## [WHAT THIS TASK INVOLVES]
Range to reproduce from the entries below: the line with "in_second: [179, 182, 217, 225]", the line with "was: turquoise dumbbell", and every line in between. Give them exactly and give nothing else.
──────── INPUT FOR THIS TASK
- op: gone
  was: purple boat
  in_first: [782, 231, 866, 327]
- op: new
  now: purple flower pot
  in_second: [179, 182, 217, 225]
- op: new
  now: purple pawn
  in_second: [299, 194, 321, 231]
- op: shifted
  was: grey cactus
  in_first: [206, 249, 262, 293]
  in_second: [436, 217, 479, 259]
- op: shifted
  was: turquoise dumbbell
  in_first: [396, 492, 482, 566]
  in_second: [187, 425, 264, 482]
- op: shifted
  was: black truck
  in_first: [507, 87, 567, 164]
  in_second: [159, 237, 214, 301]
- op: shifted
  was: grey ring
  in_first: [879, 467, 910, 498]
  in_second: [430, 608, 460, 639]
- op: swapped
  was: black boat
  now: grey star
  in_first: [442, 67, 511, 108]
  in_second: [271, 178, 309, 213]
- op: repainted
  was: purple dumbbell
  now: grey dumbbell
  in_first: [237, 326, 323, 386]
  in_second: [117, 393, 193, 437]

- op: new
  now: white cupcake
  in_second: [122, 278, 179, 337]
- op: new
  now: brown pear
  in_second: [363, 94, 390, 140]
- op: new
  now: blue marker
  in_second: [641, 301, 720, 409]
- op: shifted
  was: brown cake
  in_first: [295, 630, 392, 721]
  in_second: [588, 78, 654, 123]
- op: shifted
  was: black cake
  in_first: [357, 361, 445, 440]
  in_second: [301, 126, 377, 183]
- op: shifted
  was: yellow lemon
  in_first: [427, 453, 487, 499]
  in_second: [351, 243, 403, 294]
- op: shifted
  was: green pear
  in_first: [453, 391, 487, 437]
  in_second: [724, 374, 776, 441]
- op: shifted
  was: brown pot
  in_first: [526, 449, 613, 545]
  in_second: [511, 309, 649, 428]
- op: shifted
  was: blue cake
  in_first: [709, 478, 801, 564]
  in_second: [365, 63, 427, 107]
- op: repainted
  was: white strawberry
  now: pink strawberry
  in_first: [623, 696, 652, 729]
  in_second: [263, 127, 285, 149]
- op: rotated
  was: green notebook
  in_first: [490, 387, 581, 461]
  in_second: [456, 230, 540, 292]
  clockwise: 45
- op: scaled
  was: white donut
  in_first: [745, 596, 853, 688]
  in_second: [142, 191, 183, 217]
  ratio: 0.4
────────────────
──────── INPUT FOR THIS TASK
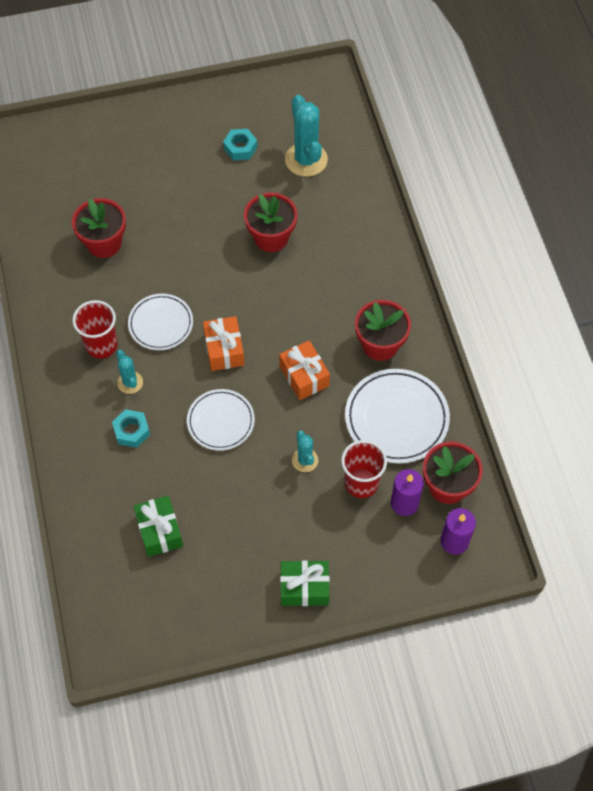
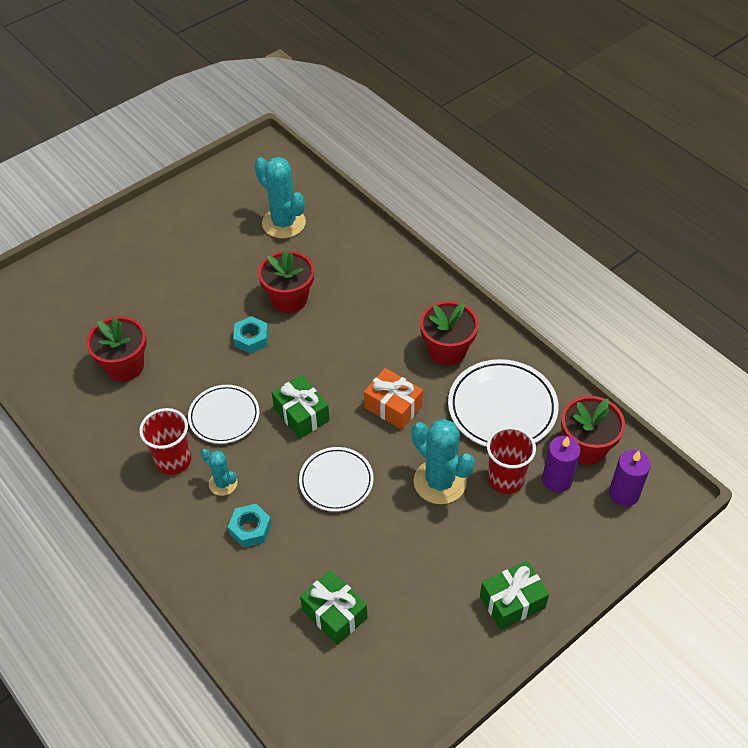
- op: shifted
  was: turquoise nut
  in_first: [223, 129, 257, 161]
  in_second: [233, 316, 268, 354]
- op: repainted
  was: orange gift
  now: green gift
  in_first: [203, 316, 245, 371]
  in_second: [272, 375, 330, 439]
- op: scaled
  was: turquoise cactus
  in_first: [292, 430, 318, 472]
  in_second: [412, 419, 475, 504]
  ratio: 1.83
────────────────
──────── INPUT FOR THIS TASK
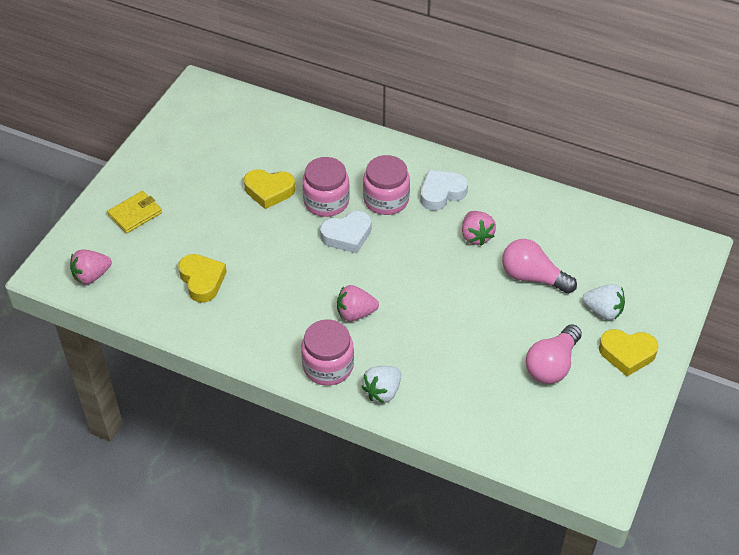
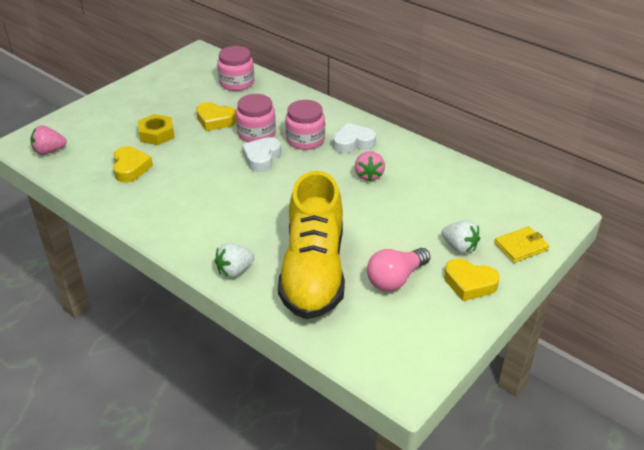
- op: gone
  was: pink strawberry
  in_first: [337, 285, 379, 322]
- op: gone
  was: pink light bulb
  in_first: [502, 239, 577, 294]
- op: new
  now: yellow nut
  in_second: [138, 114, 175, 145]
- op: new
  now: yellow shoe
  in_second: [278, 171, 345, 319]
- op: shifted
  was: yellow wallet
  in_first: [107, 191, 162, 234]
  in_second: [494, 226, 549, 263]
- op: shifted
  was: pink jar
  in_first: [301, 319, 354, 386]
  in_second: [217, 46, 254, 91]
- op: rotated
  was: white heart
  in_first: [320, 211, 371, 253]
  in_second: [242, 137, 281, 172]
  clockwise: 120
────────────────
## [ANSWER SPACE]
  in_second: [179, 182, 217, 225]
- op: new
  now: purple pawn
  in_second: [299, 194, 321, 231]
- op: shifted
  was: grey cactus
  in_first: [206, 249, 262, 293]
  in_second: [436, 217, 479, 259]
- op: shifted
  was: turquoise dumbbell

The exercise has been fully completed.